Write out every line below that includes the word "schottky".

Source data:
++++++

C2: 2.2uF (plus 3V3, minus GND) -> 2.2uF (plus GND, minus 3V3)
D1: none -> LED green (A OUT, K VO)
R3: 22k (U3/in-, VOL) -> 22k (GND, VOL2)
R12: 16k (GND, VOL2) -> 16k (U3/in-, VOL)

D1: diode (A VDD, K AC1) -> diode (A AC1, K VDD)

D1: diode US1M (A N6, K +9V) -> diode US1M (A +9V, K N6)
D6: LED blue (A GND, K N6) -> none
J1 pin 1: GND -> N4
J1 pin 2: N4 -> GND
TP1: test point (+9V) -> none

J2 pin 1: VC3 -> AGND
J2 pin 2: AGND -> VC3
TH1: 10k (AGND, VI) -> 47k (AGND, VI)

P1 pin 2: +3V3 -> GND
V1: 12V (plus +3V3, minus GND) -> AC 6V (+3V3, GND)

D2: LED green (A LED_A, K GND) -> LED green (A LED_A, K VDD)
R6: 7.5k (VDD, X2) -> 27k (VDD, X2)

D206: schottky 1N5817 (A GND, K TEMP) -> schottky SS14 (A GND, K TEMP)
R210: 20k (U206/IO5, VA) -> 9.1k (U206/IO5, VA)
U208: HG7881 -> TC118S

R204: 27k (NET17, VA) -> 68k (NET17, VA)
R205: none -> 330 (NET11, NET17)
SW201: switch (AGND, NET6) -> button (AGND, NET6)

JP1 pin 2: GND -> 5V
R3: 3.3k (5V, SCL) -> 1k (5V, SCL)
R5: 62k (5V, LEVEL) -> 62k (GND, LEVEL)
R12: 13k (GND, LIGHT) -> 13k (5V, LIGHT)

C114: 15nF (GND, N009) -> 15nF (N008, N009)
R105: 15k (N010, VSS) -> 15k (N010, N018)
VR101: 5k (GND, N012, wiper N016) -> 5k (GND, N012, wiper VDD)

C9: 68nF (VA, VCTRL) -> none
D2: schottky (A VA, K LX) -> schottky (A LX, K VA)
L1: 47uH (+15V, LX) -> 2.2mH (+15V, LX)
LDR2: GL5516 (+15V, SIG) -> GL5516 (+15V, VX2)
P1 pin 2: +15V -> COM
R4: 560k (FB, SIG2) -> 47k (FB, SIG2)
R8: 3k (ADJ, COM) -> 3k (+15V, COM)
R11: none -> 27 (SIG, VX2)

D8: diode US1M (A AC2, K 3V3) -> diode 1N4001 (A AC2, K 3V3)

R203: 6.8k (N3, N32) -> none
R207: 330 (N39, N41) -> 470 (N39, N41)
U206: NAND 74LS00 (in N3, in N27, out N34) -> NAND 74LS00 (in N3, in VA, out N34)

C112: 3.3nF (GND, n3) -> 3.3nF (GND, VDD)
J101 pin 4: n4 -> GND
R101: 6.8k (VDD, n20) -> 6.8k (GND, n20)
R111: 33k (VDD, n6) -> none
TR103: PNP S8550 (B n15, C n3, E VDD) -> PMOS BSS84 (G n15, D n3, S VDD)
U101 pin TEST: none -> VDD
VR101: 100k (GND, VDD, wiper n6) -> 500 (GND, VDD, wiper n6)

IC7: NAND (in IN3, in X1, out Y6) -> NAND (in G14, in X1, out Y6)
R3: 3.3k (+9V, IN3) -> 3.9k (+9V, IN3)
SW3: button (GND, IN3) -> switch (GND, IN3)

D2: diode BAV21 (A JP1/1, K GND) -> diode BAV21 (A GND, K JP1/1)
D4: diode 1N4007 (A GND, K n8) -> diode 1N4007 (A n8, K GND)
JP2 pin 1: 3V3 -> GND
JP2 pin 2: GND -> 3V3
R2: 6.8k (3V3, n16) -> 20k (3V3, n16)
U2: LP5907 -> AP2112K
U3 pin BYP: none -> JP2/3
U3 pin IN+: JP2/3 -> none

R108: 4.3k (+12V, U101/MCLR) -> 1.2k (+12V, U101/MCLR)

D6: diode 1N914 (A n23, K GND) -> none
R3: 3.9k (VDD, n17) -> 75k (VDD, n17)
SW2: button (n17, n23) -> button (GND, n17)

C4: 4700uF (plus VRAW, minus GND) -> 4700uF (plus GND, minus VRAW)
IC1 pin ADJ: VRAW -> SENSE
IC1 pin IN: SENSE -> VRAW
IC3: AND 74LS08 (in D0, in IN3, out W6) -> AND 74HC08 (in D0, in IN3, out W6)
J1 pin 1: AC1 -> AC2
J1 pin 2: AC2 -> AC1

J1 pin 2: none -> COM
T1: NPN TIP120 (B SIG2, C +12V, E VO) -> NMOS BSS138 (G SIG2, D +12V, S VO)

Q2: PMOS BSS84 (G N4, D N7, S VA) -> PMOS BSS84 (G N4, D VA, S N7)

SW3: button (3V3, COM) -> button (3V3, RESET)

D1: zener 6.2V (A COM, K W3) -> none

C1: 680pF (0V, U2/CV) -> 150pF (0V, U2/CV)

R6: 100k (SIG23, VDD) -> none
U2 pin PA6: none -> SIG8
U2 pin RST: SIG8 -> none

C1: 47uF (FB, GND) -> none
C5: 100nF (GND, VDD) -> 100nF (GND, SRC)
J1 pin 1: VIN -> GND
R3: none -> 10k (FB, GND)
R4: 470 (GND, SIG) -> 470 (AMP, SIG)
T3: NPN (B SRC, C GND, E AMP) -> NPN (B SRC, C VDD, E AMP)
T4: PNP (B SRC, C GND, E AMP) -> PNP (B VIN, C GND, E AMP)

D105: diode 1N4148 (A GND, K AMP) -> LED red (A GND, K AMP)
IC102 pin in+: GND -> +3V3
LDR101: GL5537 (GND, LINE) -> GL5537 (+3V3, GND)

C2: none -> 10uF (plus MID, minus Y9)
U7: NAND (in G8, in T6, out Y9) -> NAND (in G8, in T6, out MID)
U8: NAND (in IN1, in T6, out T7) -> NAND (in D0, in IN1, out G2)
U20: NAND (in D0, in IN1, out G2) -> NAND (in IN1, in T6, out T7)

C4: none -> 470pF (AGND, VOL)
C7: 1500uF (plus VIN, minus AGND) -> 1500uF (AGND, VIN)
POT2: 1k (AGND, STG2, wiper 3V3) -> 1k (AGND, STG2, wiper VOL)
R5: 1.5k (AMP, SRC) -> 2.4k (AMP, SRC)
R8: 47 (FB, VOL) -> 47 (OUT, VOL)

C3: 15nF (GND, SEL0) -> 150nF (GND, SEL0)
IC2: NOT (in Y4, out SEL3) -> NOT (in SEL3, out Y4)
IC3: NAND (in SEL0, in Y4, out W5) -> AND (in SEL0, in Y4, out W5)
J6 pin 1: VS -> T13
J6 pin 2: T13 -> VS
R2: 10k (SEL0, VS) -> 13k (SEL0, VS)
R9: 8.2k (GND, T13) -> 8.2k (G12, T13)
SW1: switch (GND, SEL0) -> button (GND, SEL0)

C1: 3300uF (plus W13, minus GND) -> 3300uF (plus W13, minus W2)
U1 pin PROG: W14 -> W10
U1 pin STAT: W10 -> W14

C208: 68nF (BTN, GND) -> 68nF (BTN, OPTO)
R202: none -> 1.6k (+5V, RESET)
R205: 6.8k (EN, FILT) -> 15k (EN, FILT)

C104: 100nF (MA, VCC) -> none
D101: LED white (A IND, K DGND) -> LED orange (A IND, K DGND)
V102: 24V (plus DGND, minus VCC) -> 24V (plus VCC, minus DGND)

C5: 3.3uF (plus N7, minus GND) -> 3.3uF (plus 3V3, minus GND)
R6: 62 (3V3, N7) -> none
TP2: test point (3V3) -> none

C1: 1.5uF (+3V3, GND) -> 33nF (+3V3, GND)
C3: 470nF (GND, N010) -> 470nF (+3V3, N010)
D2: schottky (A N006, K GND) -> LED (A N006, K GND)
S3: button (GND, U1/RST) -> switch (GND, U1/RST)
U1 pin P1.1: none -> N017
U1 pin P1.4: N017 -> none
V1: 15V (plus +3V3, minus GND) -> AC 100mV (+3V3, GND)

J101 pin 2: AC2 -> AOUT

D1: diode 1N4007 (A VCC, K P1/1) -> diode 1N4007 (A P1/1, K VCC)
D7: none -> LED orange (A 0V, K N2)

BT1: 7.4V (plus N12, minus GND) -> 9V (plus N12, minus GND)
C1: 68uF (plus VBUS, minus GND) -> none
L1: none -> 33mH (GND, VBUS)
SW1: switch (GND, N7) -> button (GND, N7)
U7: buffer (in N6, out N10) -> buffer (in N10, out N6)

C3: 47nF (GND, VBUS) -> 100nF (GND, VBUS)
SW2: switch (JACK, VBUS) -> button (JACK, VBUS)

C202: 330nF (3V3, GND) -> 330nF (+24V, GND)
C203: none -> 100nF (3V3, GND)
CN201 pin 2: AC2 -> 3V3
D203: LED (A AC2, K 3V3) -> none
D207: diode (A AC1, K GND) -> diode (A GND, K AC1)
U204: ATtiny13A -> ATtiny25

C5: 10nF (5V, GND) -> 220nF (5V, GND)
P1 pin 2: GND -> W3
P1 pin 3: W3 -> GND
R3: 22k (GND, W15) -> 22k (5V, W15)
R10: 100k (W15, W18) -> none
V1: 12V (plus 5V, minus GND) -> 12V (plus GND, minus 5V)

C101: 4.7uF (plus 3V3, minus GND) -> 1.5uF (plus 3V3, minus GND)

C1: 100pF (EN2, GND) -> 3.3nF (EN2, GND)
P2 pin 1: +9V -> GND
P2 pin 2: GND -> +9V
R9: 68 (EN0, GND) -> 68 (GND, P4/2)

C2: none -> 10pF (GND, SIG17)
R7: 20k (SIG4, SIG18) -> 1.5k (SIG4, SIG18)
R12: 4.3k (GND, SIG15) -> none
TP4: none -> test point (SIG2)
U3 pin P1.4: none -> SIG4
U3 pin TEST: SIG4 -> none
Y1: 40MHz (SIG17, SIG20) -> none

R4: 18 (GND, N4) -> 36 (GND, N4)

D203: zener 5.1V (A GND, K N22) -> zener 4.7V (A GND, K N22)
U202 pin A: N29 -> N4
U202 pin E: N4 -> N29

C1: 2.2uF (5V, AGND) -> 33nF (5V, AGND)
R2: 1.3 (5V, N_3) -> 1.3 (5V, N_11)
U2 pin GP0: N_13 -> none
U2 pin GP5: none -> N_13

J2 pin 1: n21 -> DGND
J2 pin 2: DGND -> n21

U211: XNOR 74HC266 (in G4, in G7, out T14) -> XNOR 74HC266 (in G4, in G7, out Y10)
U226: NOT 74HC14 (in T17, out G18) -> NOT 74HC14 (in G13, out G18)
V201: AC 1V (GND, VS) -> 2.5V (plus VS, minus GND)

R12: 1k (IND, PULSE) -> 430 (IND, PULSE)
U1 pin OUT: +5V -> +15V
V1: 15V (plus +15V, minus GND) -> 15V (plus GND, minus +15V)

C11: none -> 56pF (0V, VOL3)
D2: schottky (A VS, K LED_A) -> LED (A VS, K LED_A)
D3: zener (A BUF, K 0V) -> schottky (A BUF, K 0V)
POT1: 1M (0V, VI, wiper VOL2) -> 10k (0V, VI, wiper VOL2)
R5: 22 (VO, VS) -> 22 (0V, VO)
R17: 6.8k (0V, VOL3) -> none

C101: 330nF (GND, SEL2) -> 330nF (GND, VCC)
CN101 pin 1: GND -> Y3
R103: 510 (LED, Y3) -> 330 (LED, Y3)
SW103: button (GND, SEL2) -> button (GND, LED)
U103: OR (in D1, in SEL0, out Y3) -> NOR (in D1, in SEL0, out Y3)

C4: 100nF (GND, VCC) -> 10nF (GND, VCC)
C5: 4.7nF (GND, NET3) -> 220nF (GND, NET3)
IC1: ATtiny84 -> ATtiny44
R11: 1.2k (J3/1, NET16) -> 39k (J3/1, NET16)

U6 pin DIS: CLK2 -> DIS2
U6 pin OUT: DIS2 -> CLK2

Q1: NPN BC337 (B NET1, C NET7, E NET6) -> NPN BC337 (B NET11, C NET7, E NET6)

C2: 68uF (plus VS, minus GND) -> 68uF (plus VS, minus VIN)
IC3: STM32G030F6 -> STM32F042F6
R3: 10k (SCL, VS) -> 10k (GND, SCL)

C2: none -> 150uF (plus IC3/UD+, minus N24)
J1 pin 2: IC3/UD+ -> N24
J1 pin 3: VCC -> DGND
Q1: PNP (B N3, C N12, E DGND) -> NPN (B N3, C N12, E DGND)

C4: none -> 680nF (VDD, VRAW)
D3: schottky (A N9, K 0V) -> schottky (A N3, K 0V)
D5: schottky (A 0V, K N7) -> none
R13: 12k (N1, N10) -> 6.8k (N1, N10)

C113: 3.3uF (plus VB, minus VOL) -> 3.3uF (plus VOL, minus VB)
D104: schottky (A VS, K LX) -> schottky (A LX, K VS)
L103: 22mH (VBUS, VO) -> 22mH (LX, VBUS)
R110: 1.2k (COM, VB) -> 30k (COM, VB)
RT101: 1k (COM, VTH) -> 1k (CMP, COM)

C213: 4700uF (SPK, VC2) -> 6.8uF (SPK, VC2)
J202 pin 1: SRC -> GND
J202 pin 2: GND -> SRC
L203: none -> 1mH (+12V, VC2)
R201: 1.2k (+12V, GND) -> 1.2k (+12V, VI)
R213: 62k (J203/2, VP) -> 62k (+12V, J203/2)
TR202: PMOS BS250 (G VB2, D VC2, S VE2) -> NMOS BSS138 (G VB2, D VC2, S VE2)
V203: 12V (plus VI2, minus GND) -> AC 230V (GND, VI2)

++++++

▶ Final answer
D206: schottky 1N5817 (A GND, K TEMP) -> schottky SS14 (A GND, K TEMP)
D2: schottky (A VA, K LX) -> schottky (A LX, K VA)
D2: schottky (A N006, K GND) -> LED (A N006, K GND)
D2: schottky (A VS, K LED_A) -> LED (A VS, K LED_A)
D3: zener (A BUF, K 0V) -> schottky (A BUF, K 0V)
D3: schottky (A N9, K 0V) -> schottky (A N3, K 0V)
D5: schottky (A 0V, K N7) -> none
D104: schottky (A VS, K LX) -> schottky (A LX, K VS)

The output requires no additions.